***** RECORDS FOR THIS TASK *****

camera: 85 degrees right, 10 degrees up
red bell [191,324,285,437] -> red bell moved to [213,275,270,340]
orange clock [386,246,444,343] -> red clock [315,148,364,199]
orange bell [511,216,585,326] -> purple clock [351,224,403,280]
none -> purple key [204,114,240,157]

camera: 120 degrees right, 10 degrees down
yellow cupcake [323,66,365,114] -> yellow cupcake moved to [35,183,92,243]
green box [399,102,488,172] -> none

*****
***** RECORDS FOR THIS TASK *****

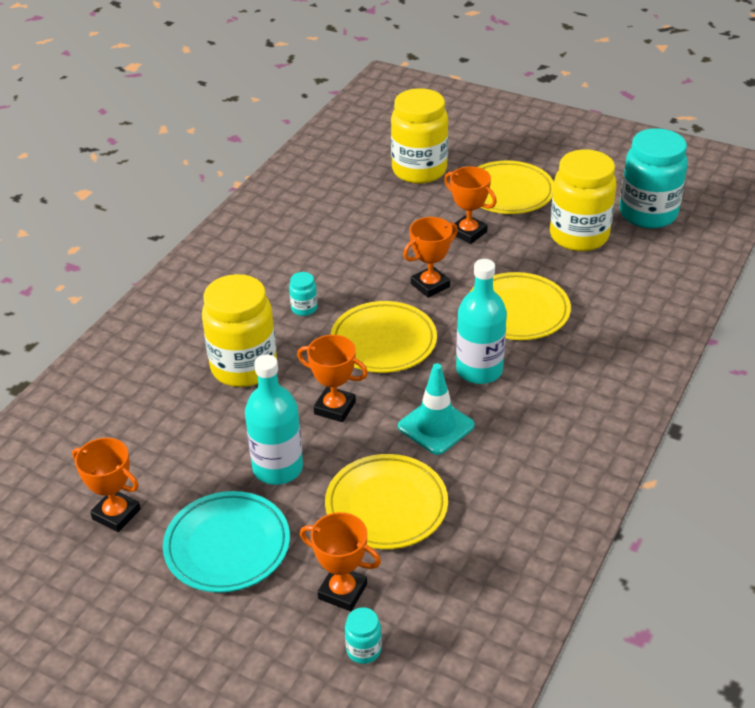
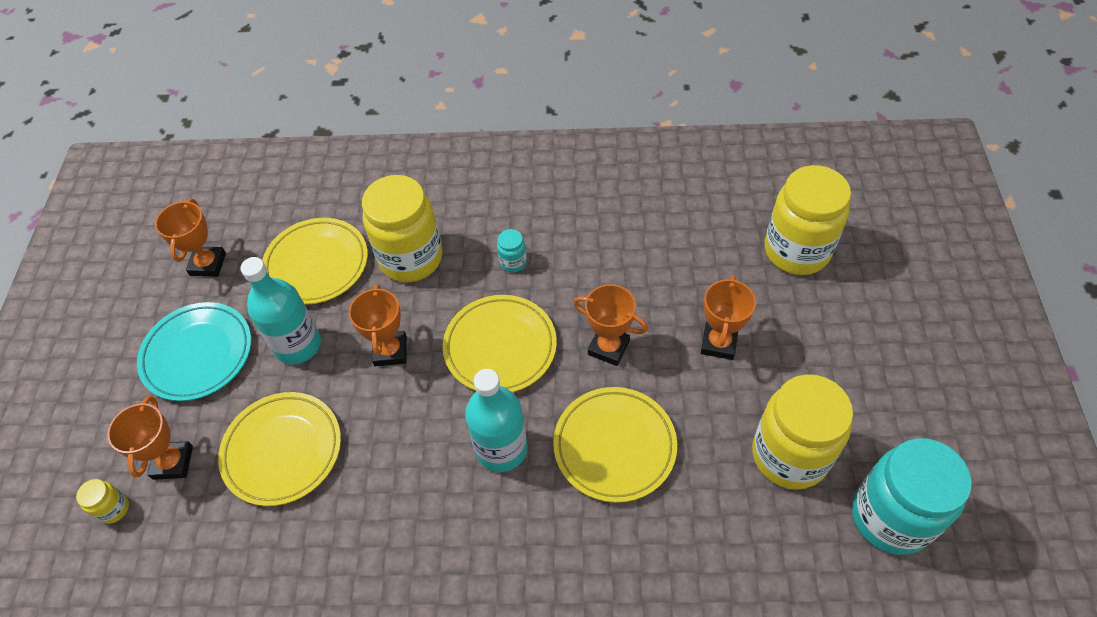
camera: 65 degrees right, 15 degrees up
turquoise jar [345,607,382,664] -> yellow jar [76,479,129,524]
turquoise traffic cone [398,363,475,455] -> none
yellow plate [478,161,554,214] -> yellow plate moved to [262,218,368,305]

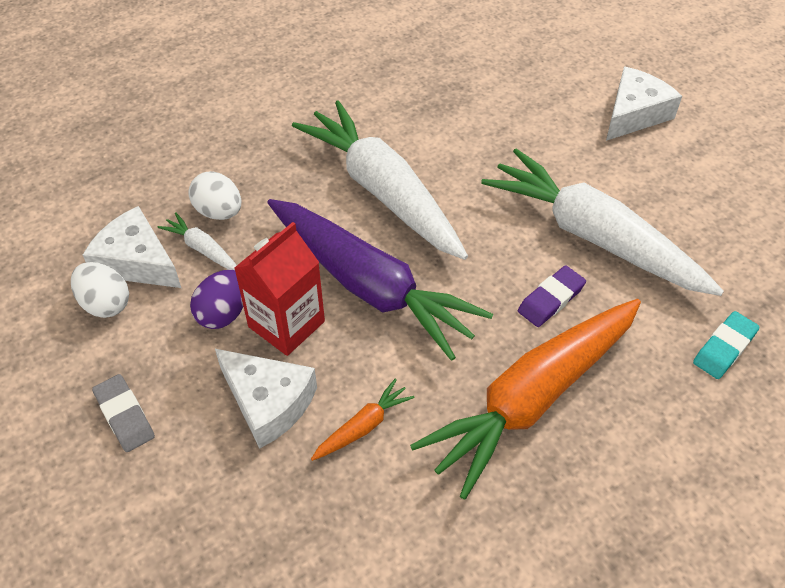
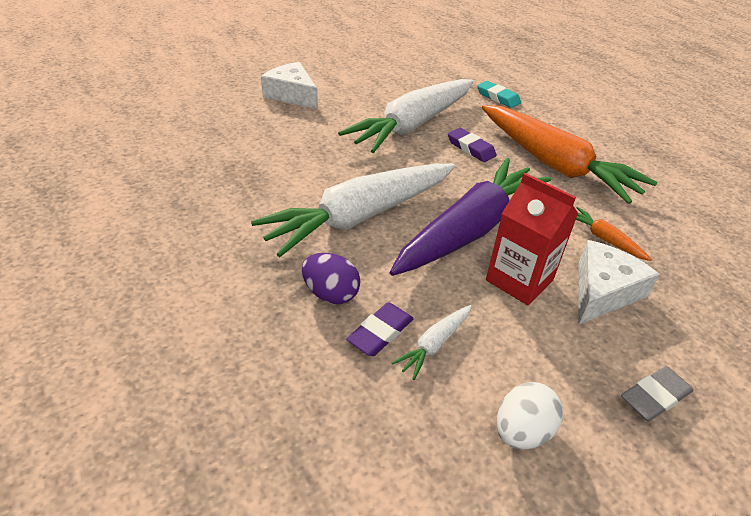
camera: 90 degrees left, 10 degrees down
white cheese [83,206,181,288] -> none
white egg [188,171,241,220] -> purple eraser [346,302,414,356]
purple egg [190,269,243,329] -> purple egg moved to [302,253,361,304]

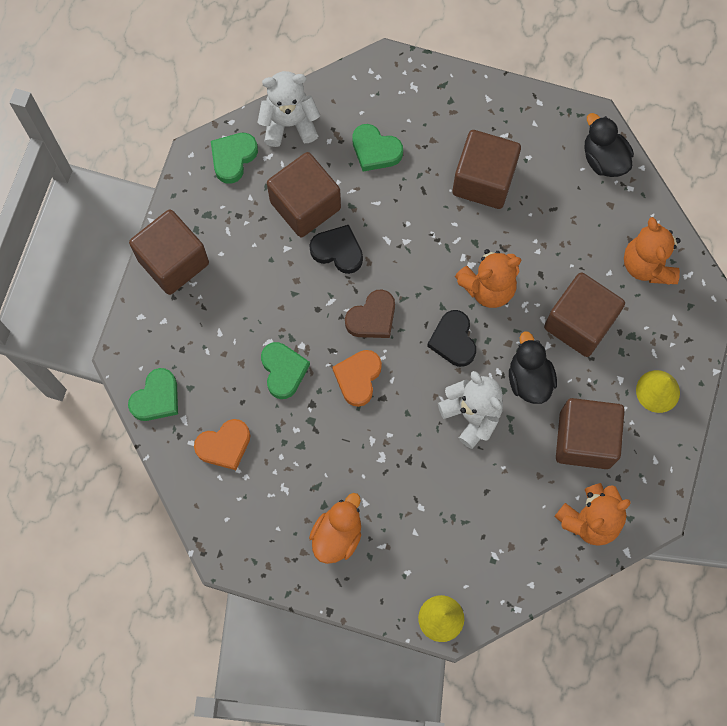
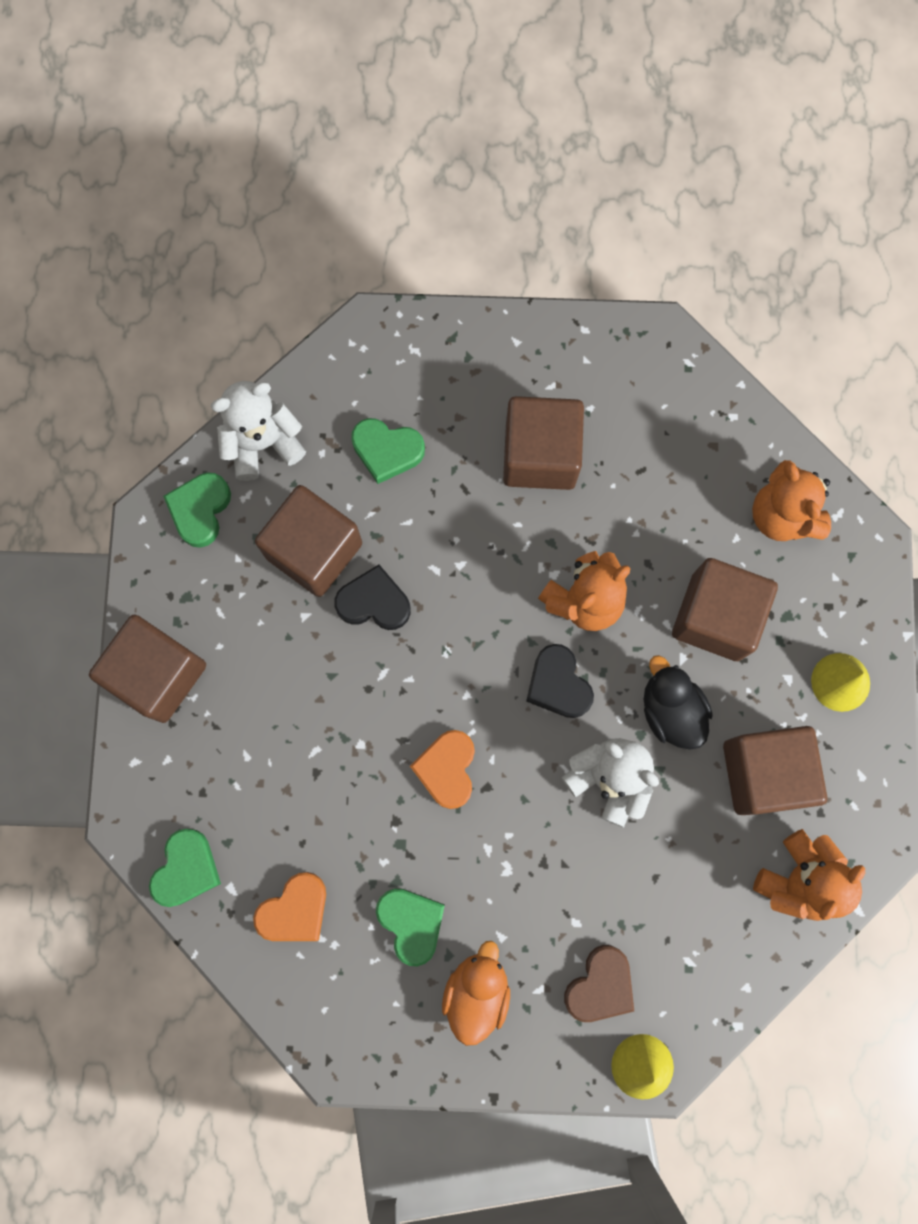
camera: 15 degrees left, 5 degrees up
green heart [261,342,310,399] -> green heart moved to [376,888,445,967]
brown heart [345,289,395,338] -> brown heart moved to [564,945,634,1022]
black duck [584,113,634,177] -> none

*****
***** RECORDS FOR THIS TASK *****

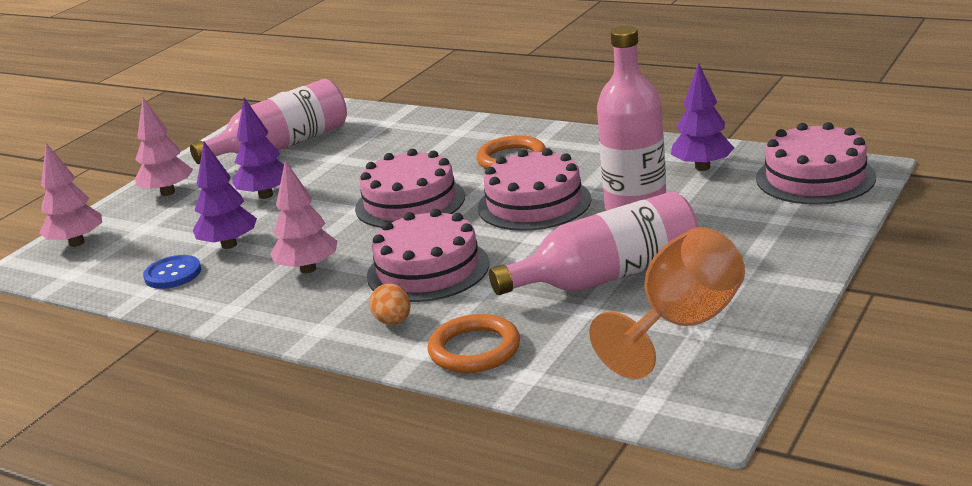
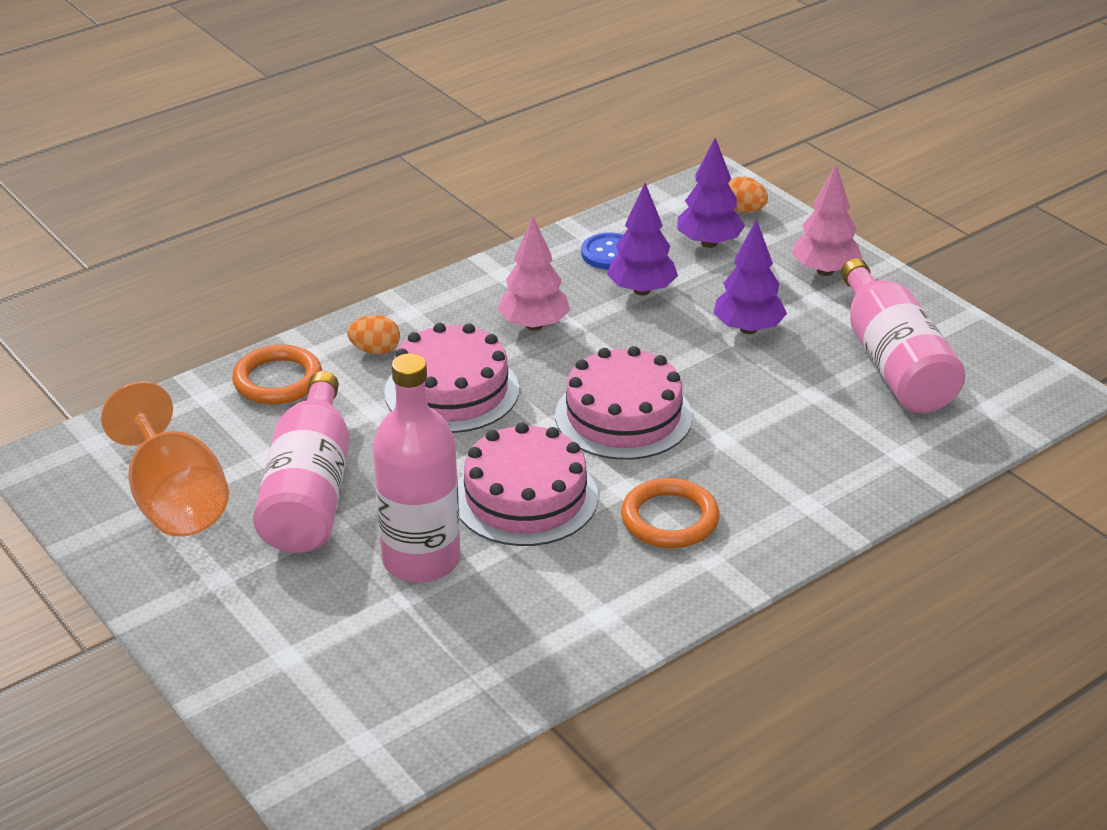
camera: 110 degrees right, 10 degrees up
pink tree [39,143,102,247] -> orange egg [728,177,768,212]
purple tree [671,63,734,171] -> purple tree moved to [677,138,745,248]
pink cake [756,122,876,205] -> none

*****

Look over the listing above and copy each line that contains "pink".

ANSWER TO THE EXERCISE >>
pink tree [39,143,102,247] -> orange egg [728,177,768,212]
pink cake [756,122,876,205] -> none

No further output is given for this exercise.